TASK >> Your task is to reproduce exactly the lines that run from the beginning of the data through the line where "pink square: (130, 277)" appears.

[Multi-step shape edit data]
┄┄┄┄┄┄┄┄┄┄┄┄┄┄┄┄┄┄┄┄
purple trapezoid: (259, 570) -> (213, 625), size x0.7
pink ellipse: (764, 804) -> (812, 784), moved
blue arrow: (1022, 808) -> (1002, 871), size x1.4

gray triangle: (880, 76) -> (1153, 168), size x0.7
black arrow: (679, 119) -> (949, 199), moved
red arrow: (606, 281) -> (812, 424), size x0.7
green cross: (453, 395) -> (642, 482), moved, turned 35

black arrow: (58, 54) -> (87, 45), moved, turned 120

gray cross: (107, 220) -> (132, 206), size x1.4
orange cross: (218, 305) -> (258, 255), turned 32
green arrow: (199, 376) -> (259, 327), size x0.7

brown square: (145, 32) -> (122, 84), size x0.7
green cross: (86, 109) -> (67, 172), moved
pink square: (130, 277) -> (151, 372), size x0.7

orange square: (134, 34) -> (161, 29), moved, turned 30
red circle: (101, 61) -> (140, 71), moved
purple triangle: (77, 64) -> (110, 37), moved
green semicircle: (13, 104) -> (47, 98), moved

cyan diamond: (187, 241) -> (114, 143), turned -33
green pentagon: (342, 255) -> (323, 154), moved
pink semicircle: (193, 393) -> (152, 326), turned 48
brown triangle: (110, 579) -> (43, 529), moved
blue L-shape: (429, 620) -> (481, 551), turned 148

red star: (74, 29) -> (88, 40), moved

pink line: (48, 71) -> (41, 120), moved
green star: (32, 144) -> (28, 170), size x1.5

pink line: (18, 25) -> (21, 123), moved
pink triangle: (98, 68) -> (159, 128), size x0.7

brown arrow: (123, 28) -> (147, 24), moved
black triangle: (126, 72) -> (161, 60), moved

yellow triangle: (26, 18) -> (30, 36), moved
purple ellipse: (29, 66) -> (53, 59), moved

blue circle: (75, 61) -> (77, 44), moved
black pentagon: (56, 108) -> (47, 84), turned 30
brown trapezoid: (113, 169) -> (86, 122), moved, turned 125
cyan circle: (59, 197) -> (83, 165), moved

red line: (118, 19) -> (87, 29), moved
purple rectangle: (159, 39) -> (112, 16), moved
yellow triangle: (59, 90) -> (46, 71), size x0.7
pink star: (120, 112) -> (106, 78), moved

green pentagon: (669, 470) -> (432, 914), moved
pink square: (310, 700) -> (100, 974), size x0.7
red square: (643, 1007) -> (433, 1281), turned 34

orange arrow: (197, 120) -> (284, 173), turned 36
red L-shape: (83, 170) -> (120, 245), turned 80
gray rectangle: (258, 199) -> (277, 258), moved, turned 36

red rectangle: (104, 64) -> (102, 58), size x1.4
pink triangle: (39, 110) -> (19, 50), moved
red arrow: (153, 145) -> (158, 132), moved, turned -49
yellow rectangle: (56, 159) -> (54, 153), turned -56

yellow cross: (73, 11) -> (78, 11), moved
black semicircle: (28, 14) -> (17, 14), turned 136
┄┄┄┄┄┄┄┄┄┄┄┄┄┄┄┄┄┄┄┄
TASK RESULT >>
purple trapezoid: (259, 570) -> (213, 625), size x0.7
pink ellipse: (764, 804) -> (812, 784), moved
blue arrow: (1022, 808) -> (1002, 871), size x1.4

gray triangle: (880, 76) -> (1153, 168), size x0.7
black arrow: (679, 119) -> (949, 199), moved
red arrow: (606, 281) -> (812, 424), size x0.7
green cross: (453, 395) -> (642, 482), moved, turned 35

black arrow: (58, 54) -> (87, 45), moved, turned 120

gray cross: (107, 220) -> (132, 206), size x1.4
orange cross: (218, 305) -> (258, 255), turned 32
green arrow: (199, 376) -> (259, 327), size x0.7

brown square: (145, 32) -> (122, 84), size x0.7
green cross: (86, 109) -> (67, 172), moved
pink square: (130, 277) -> (151, 372), size x0.7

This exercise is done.